[[ Input records open ]]
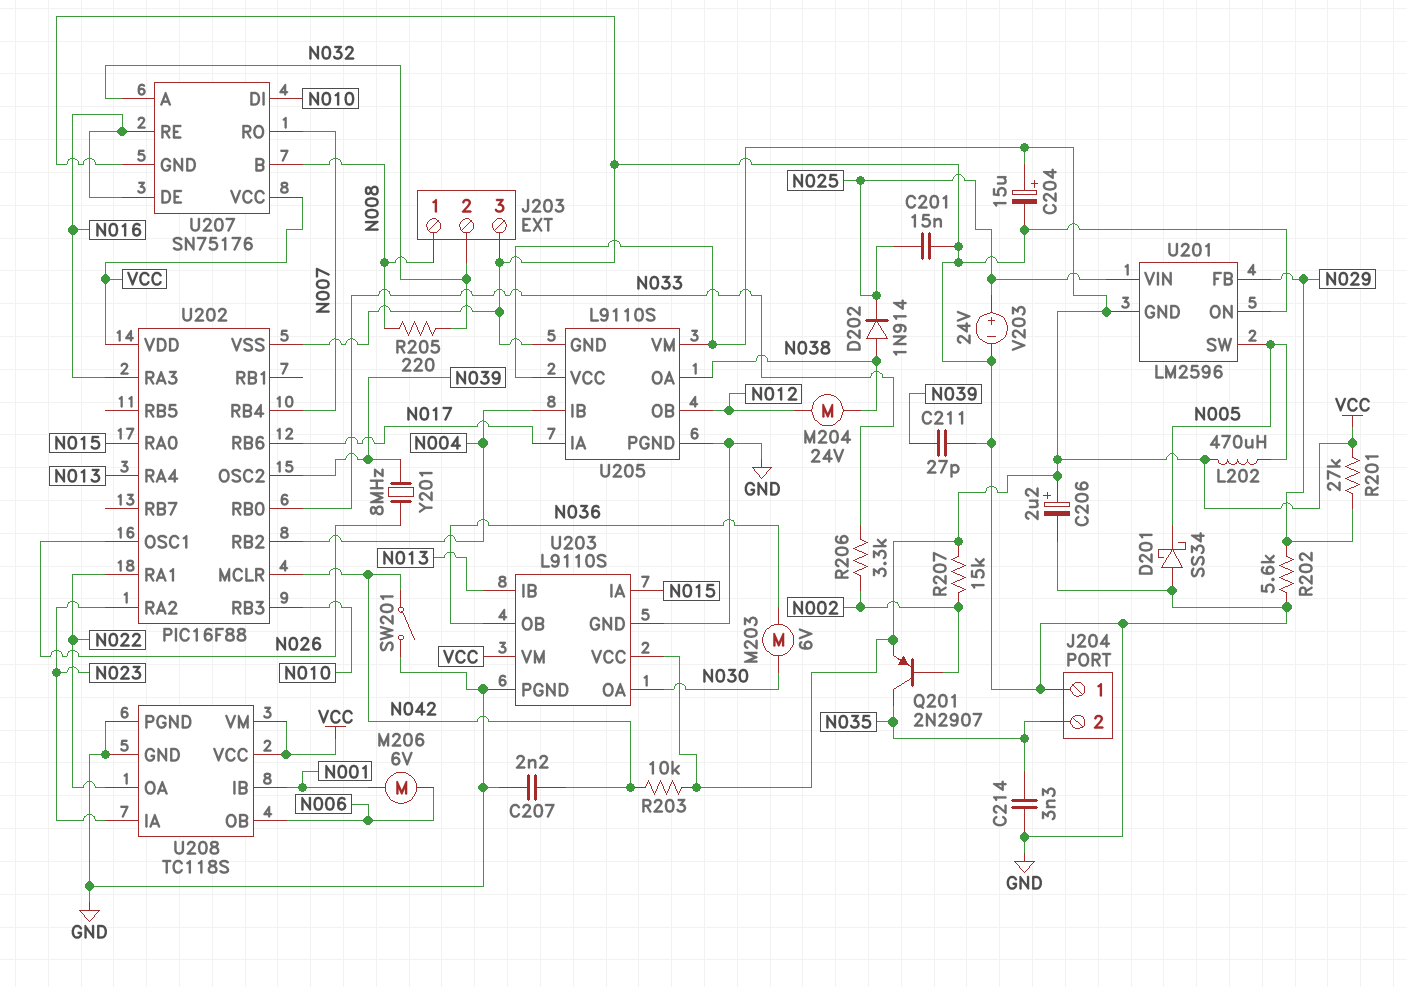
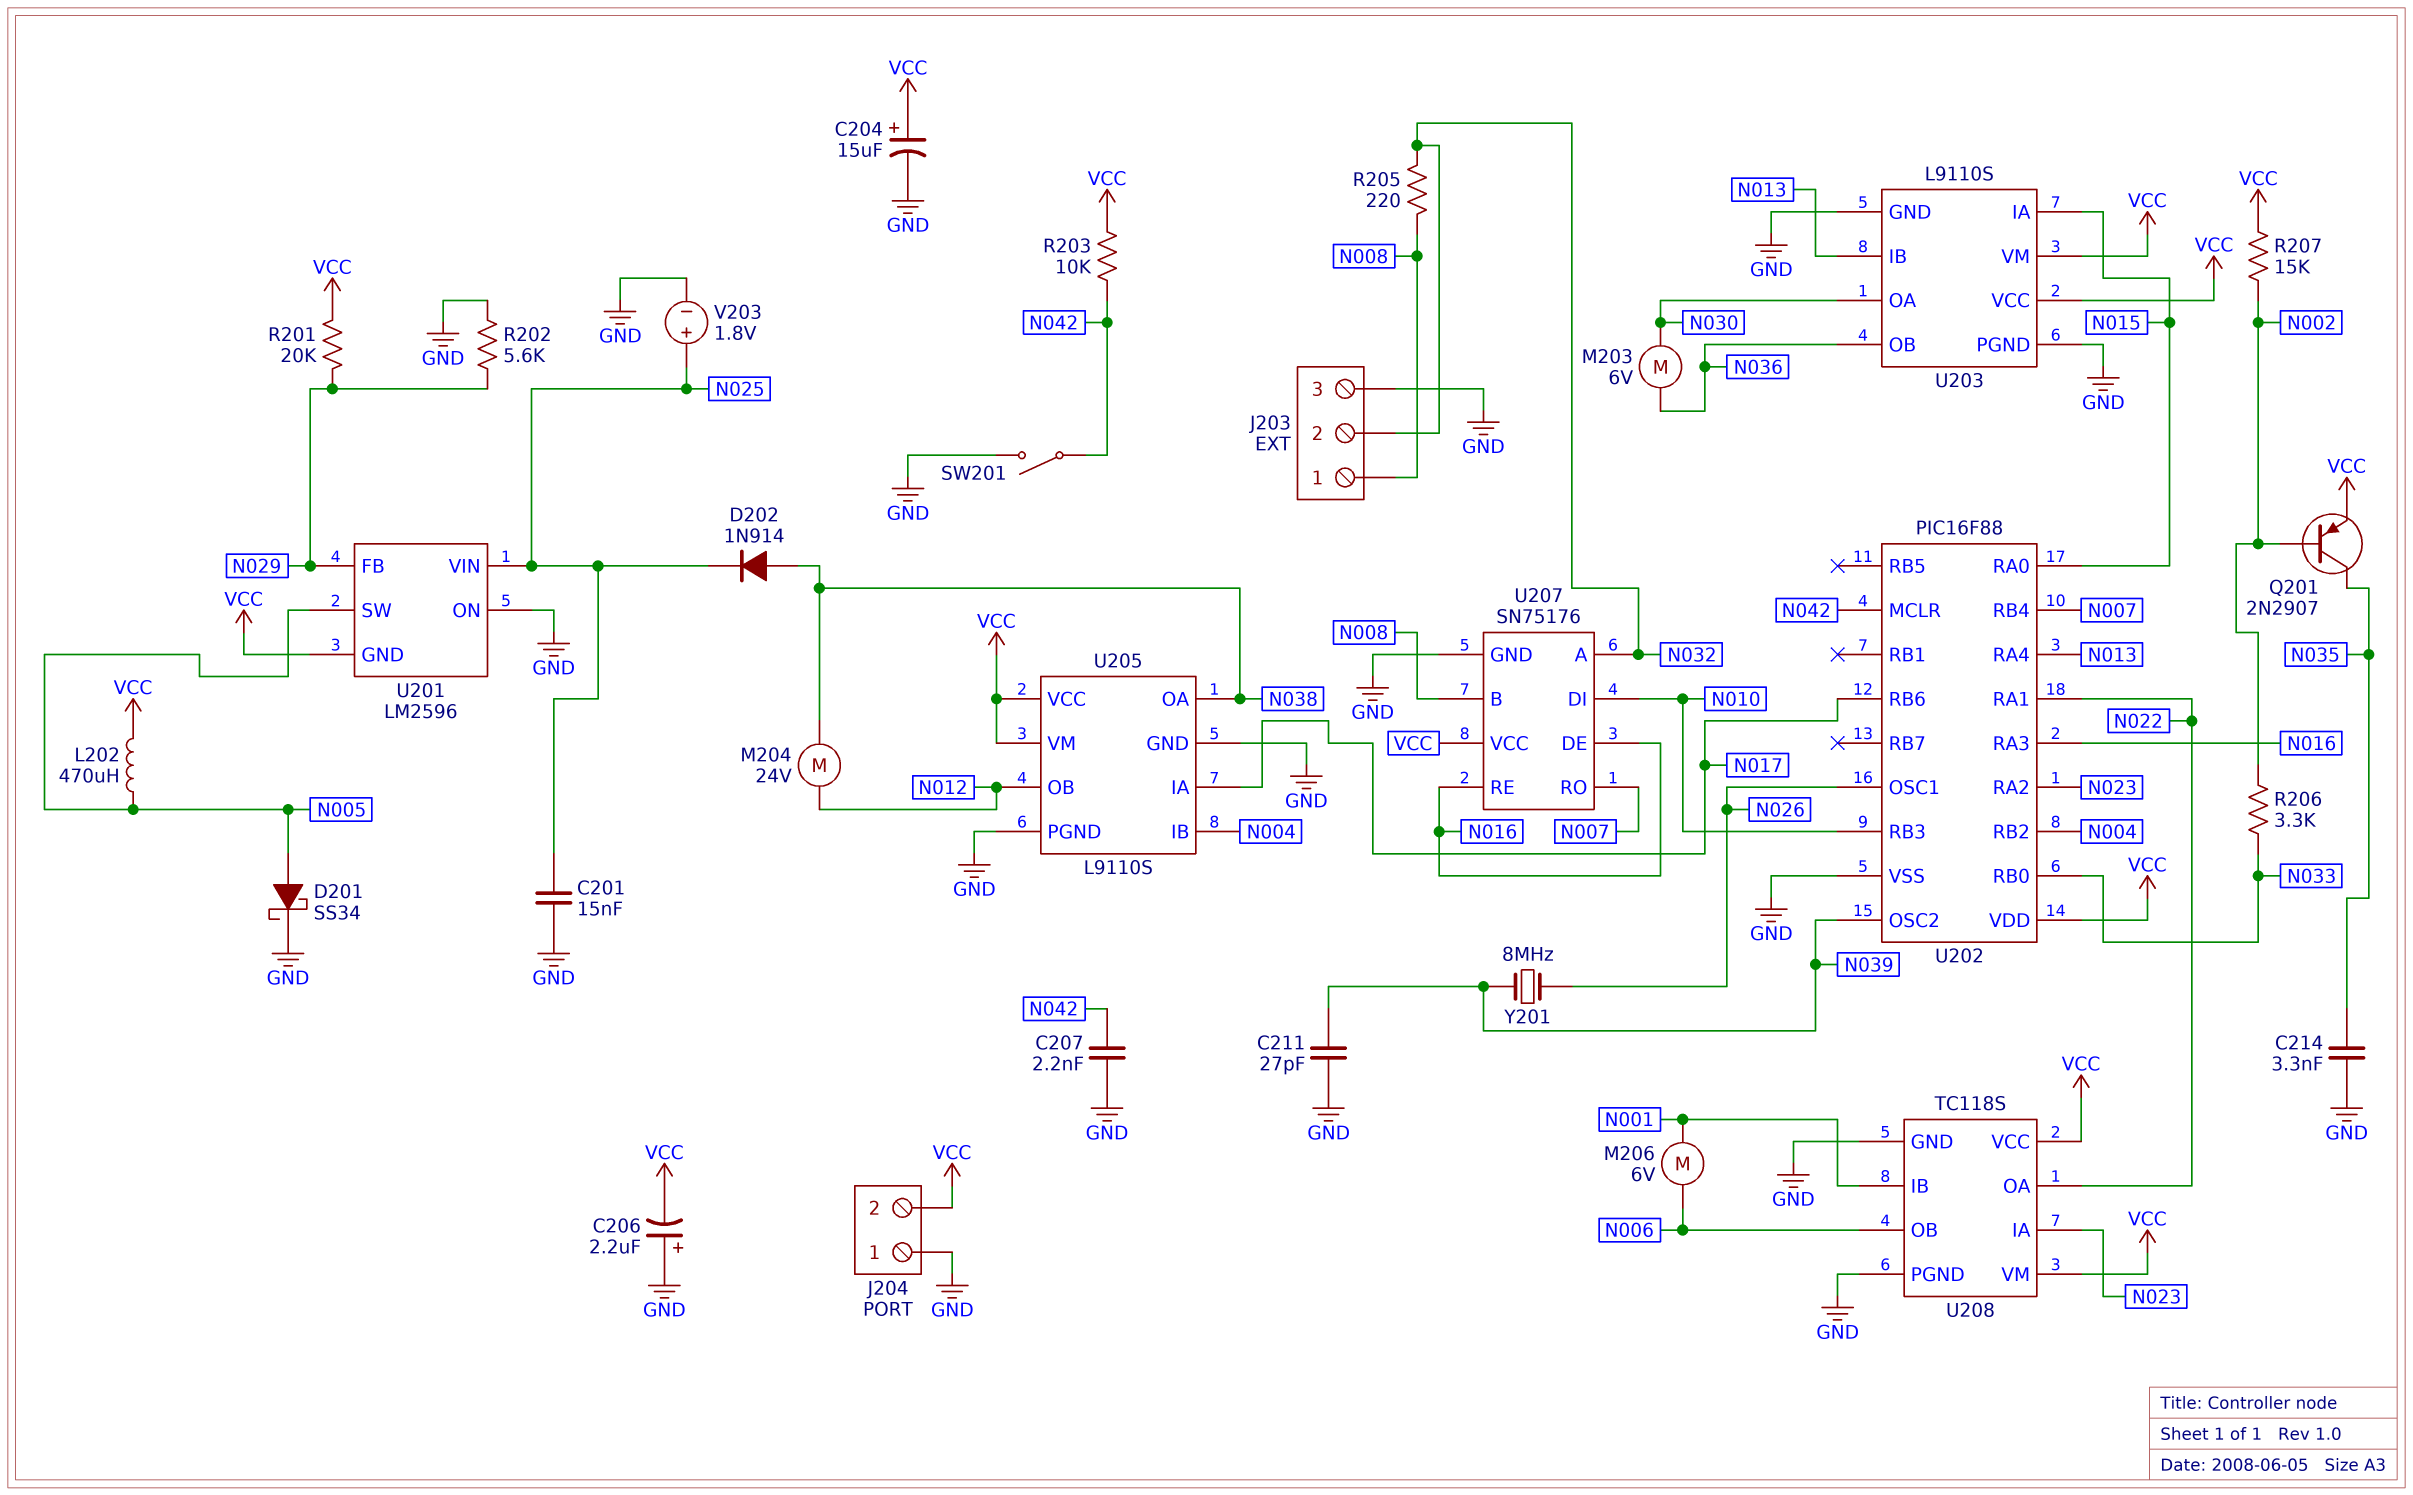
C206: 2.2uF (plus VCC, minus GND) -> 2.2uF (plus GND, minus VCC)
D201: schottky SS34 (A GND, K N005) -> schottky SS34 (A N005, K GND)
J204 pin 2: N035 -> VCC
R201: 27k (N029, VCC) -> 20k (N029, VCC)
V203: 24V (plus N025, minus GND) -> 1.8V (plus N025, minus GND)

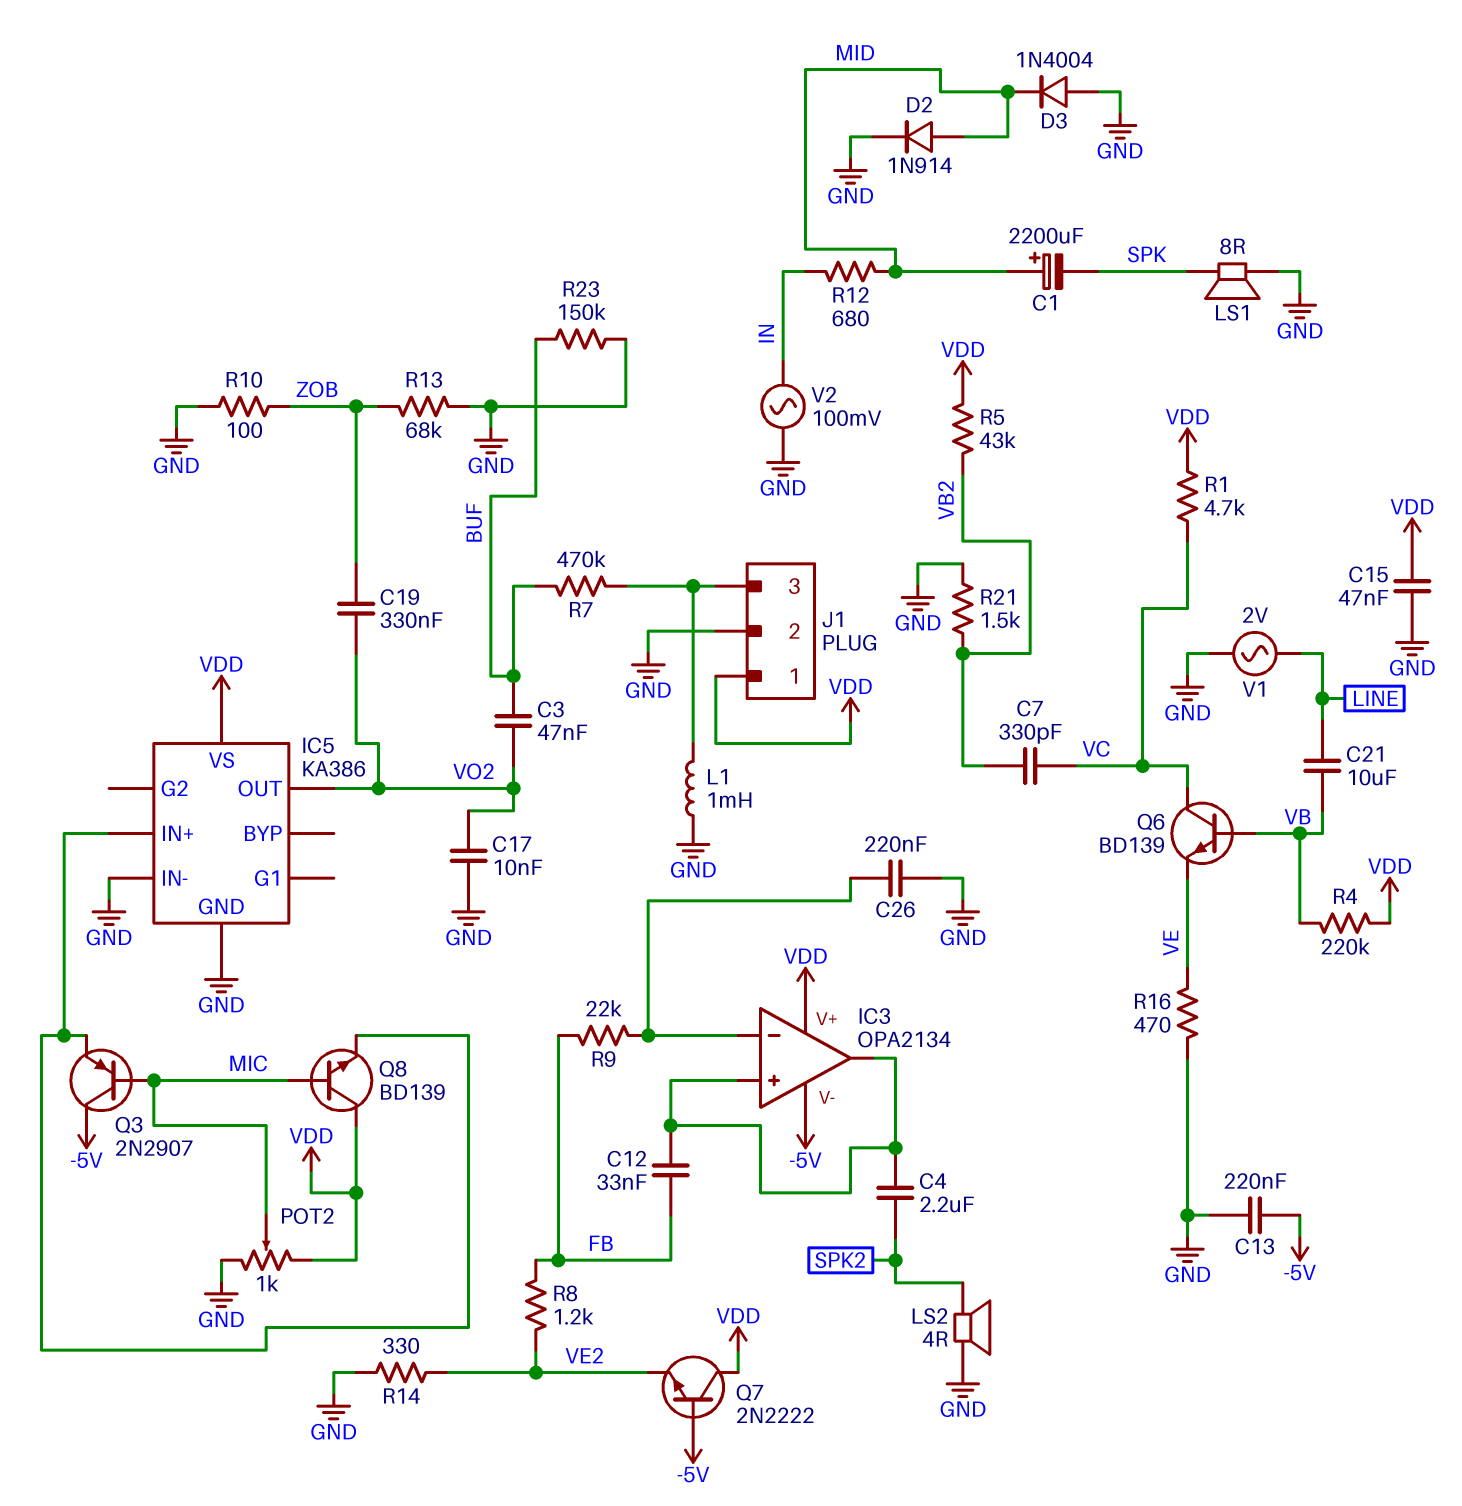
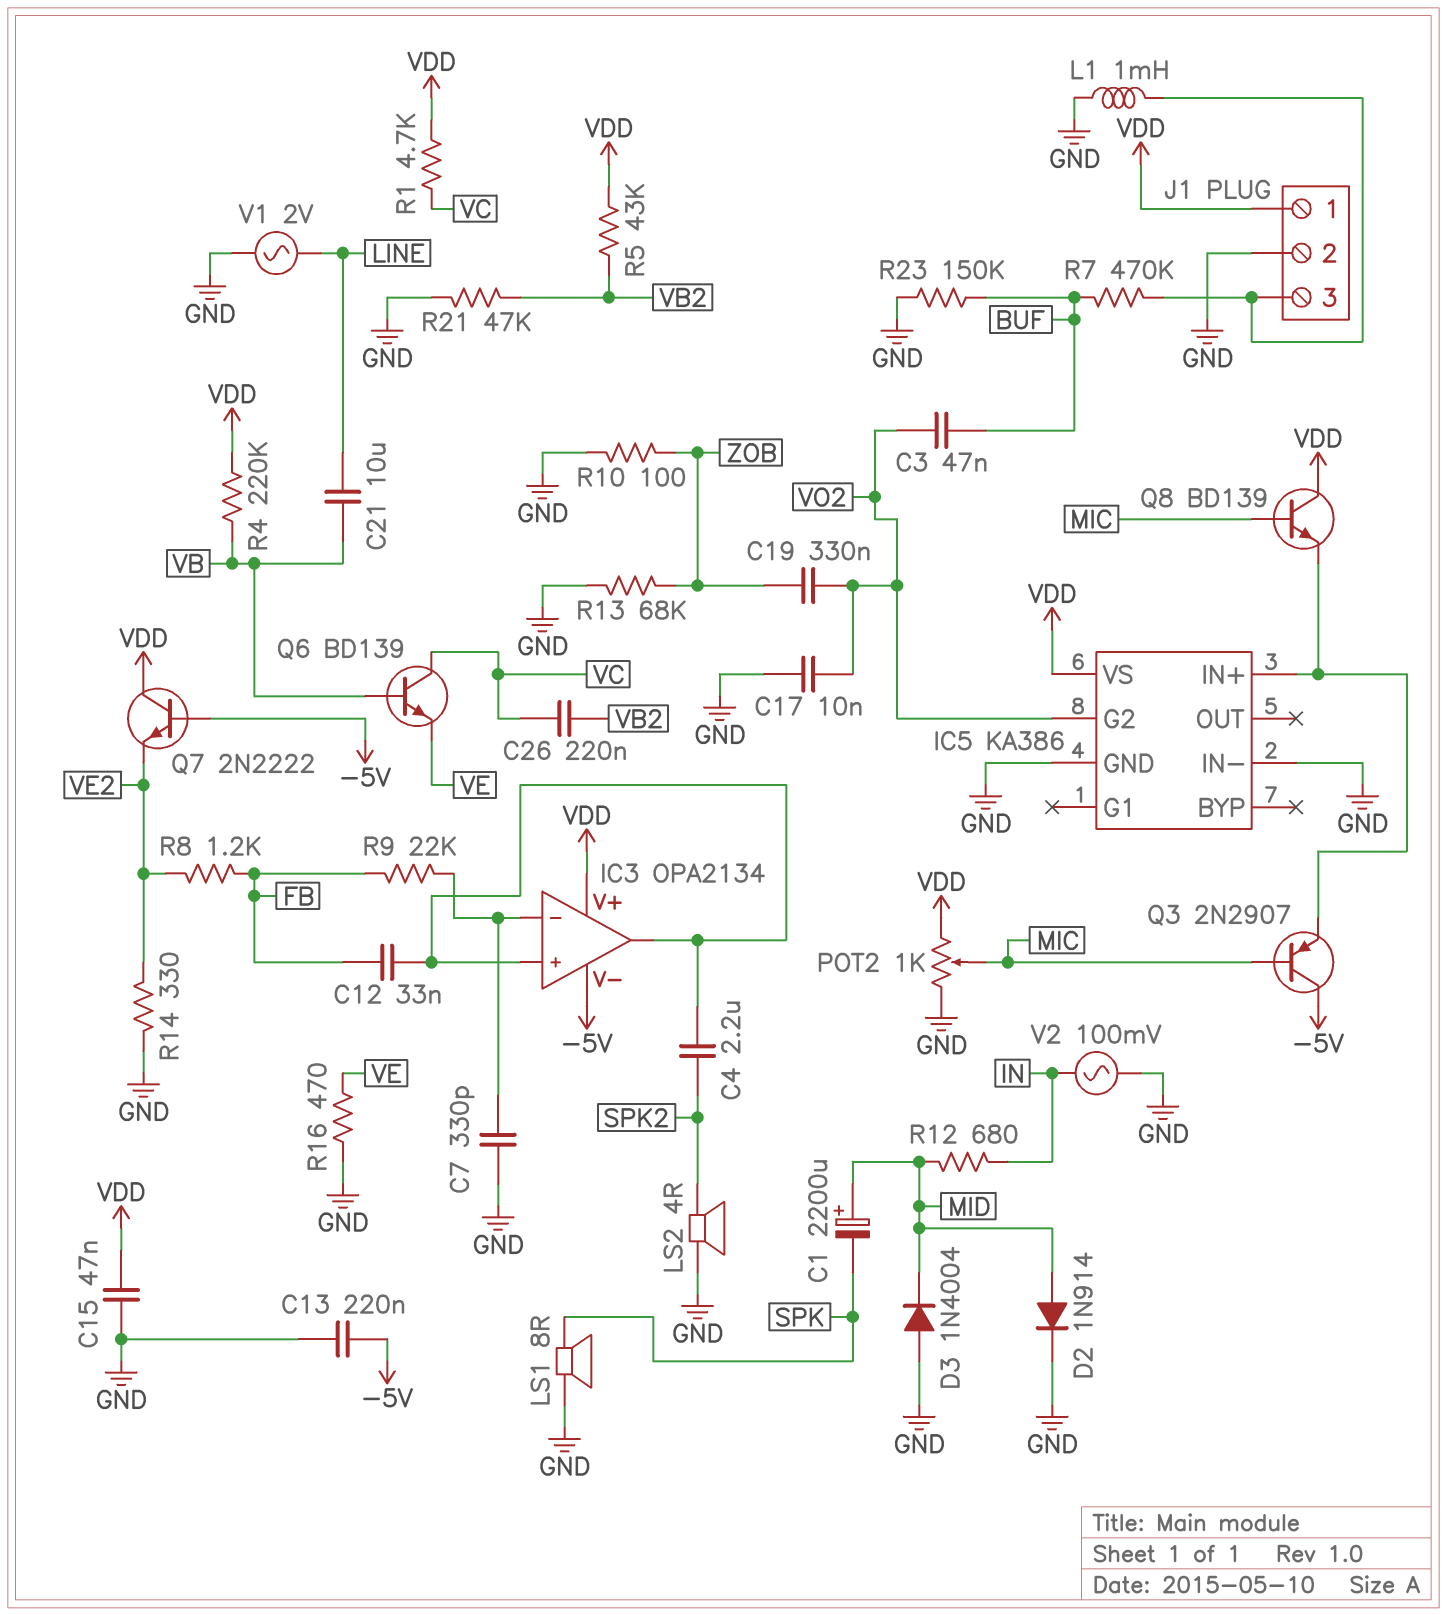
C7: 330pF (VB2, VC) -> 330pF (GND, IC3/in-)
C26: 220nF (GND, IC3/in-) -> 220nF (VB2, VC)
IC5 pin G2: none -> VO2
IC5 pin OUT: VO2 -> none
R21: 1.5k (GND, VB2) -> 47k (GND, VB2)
[[ Input records closed ]]
Work item →
The line containing "IC5 pin G2: none -> VO2" marks where to begin; copy it and every later line exactly, through the end of the data.

Worked solution →
IC5 pin G2: none -> VO2
IC5 pin OUT: VO2 -> none
R21: 1.5k (GND, VB2) -> 47k (GND, VB2)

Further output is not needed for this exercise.